#### Information ####

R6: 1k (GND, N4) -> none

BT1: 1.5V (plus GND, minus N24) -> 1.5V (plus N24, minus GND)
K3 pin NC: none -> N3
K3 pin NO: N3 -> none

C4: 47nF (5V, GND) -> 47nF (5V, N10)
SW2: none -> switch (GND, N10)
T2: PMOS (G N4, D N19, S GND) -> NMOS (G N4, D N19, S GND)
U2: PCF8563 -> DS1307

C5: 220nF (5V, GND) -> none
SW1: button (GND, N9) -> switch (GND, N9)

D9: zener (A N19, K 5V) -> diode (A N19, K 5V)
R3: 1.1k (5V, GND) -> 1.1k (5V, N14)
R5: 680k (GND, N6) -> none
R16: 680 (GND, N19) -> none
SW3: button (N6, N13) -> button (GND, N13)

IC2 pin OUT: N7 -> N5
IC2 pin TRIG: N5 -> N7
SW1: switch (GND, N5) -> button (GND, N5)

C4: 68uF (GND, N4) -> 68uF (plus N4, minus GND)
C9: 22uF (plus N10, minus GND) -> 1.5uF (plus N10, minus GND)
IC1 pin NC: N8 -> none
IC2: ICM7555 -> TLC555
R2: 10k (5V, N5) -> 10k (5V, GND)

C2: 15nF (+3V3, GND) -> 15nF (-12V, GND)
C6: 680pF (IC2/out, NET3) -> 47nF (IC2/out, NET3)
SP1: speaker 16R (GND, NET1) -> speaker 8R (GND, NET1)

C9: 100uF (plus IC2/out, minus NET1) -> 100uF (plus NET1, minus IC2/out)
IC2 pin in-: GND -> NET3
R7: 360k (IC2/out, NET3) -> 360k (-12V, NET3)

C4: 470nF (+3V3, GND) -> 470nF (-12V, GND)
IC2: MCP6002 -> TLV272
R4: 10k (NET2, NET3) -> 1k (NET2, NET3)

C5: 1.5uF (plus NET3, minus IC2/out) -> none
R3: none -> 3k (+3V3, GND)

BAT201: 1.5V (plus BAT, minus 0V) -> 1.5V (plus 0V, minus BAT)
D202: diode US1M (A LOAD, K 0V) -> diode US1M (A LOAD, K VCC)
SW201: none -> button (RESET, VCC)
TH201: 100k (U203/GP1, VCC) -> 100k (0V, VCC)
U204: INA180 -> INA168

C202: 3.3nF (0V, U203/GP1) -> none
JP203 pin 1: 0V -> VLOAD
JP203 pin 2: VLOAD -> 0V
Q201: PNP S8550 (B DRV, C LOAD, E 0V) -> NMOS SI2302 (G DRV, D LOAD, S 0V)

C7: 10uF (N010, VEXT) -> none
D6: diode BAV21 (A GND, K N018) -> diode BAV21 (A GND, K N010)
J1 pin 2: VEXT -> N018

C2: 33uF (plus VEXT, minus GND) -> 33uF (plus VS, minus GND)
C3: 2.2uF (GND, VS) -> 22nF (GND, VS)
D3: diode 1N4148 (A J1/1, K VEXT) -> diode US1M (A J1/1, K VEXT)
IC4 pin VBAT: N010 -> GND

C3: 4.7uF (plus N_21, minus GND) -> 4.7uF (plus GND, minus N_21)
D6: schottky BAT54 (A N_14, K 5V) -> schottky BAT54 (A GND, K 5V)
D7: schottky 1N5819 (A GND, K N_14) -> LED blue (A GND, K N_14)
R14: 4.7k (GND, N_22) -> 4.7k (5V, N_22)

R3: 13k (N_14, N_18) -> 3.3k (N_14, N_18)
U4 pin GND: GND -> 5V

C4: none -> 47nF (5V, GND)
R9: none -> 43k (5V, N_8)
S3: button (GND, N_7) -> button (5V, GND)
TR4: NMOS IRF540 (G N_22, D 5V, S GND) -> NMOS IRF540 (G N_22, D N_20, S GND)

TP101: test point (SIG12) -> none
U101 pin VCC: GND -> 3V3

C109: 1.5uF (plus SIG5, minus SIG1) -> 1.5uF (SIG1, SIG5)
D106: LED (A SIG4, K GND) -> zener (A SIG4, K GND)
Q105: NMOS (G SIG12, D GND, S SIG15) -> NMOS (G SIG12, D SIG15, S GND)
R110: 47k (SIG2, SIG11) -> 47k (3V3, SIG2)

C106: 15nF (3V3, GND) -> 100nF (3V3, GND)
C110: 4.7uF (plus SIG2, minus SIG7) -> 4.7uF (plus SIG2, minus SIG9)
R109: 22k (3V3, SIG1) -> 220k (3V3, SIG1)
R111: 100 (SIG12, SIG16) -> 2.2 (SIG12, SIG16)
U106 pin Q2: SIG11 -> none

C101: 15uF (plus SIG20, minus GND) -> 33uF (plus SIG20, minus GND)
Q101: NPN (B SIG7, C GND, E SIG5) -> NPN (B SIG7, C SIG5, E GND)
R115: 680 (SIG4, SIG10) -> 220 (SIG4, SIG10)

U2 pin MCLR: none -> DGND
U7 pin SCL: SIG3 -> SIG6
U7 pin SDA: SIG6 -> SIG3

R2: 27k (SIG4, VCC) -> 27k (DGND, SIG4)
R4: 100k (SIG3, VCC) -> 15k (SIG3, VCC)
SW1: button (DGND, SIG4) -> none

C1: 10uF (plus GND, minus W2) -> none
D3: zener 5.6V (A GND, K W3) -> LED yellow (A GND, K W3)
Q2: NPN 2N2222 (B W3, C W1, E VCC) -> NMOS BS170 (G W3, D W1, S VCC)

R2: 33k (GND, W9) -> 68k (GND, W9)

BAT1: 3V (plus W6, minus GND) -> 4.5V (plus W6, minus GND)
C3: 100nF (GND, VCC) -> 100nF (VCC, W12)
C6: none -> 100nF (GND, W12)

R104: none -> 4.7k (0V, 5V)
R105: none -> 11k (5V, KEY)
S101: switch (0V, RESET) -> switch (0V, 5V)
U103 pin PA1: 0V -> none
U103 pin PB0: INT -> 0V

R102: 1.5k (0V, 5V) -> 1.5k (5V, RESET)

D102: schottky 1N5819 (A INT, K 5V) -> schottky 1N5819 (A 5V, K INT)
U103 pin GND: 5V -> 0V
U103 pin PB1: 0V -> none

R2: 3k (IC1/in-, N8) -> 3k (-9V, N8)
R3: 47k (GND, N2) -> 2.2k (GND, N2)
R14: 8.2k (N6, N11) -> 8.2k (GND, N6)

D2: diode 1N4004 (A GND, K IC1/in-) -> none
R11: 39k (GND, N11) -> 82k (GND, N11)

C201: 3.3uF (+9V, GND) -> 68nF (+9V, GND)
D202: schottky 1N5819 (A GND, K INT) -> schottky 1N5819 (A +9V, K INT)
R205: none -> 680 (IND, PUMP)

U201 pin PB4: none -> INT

####

§ **Exercise goal**: In the listing above, which lines include the string "VEXT"? Return every one of them.

§ **Your solution**:
C7: 10uF (N010, VEXT) -> none
J1 pin 2: VEXT -> N018
C2: 33uF (plus VEXT, minus GND) -> 33uF (plus VS, minus GND)
D3: diode 1N4148 (A J1/1, K VEXT) -> diode US1M (A J1/1, K VEXT)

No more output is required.